··· Source records

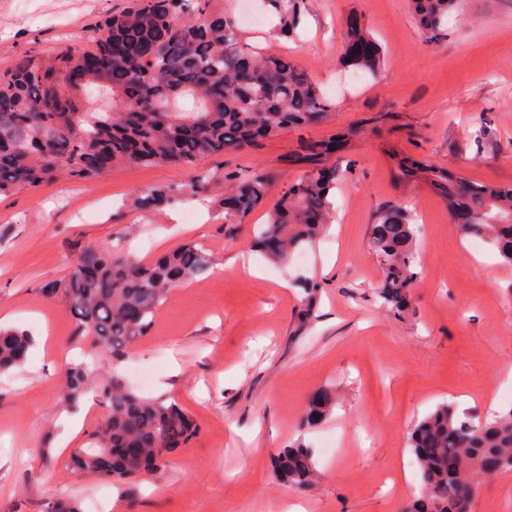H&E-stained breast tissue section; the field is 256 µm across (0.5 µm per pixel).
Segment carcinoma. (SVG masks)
I'll return each mask as SVG.
<instances>
[{
  "label": "carcinoma",
  "instance_id": "1",
  "mask_svg": "<svg viewBox=\"0 0 512 512\" xmlns=\"http://www.w3.org/2000/svg\"><path fill=\"white\" fill-rule=\"evenodd\" d=\"M211 0H137L122 14L106 17L88 36V47L69 48L46 60L29 53L0 70V196L38 187L62 172L89 182L120 165H173L193 170L199 160L292 125L316 124L336 111V101L285 57L241 45L240 19L215 13ZM302 0H268L278 33L291 35ZM460 0H412L413 14L429 41L448 36V19ZM357 78L373 76L382 55L366 28L347 31ZM112 53V70L83 85L63 76L87 56ZM426 179L446 195L448 210L469 215L455 223L463 237L484 240L503 264L512 266V186L453 177L435 168ZM343 178L335 165L313 169L282 192L254 246L266 251L270 239L284 248L269 258L285 260L313 246L328 223L331 196ZM233 192L221 199L224 223L241 224L264 206L270 184L261 174H227ZM179 185H161L135 200L153 212L181 197ZM370 245L380 259L381 298L398 311L407 308L417 257L416 224L401 206L381 210ZM77 263L92 271L87 279L67 277L46 292L59 296L74 323L75 336L89 341L90 360L64 373L65 398L76 404L94 391L107 415L91 434L90 447L71 456L72 469L99 482H121L160 473L168 456L199 433L196 421L174 400L144 397L118 374L98 377L101 357L117 361L148 332L168 292L209 267L206 253L187 242L151 264L127 256L87 249ZM33 339L17 328H0V375L22 366ZM333 400L325 392L311 400L306 420L324 418ZM410 451L417 463L418 493L411 512H472L482 479L512 470V408L473 425L444 402L416 422ZM278 479L297 490L315 482L311 449L283 448L274 458Z\"/></svg>",
  "mask_w": 512,
  "mask_h": 512
}]
</instances>
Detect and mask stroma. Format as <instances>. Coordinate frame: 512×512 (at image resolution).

······

| Task details |
Omit the pictures and give the material again, exactly and in full.

| Full output |
H&E-stained breast tissue section; the field is 256 µm across (0.5 µm per pixel).
Segment carcinoma. (SVG masks)
I'll return each mask as SVG.
<instances>
[{
  "label": "carcinoma",
  "instance_id": "1",
  "mask_svg": "<svg viewBox=\"0 0 512 512\" xmlns=\"http://www.w3.org/2000/svg\"><path fill=\"white\" fill-rule=\"evenodd\" d=\"M211 0H137L122 14L106 17L88 36V47L69 48L46 60L29 53L0 70V196L38 187L62 172L89 182L120 165H173L193 170L199 160L292 125L316 124L336 111V101L285 57L241 45L240 19L215 13ZM302 0H268L278 33L291 35ZM460 0H412L413 14L429 41L448 36V19ZM357 78L373 76L382 55L366 28L347 31ZM112 53V70L83 85L63 76L87 56ZM426 179L446 195L448 210L469 215L455 223L463 237L484 240L503 264L512 266V186L453 177L435 168ZM343 178L335 165L313 169L282 192L254 246L266 251L270 239L284 248L269 258L285 260L313 246L328 223L331 196ZM233 192L221 199L224 223L241 224L264 206L270 184L261 174H227ZM179 185H161L135 200L153 212L181 197ZM370 245L380 259L381 298L398 311L407 308L417 257L416 224L401 206L381 210ZM77 263L92 271L87 279L67 277L46 292L59 296L74 323L75 336L89 341L90 360L64 373L65 398L76 404L94 391L107 415L91 434L90 447L71 456L72 469L99 482H121L160 473L168 456L199 433L196 421L174 400L144 397L118 374L98 377L101 357L117 361L148 332L168 292L209 267L206 253L187 242L151 264L127 256L87 249ZM33 339L17 328H0V375L22 366ZM333 400L325 392L311 400L306 420L324 418ZM410 451L417 463L418 493L411 512H472L482 479L512 470V408L473 425L444 402L416 422ZM278 479L297 490L315 482L311 449L283 448L274 458Z\"/></svg>",
  "mask_w": 512,
  "mask_h": 512
}]
</instances>
Detect and mask stroma. Format as <instances>. Coordinate frame: 512×512 (at image resolution).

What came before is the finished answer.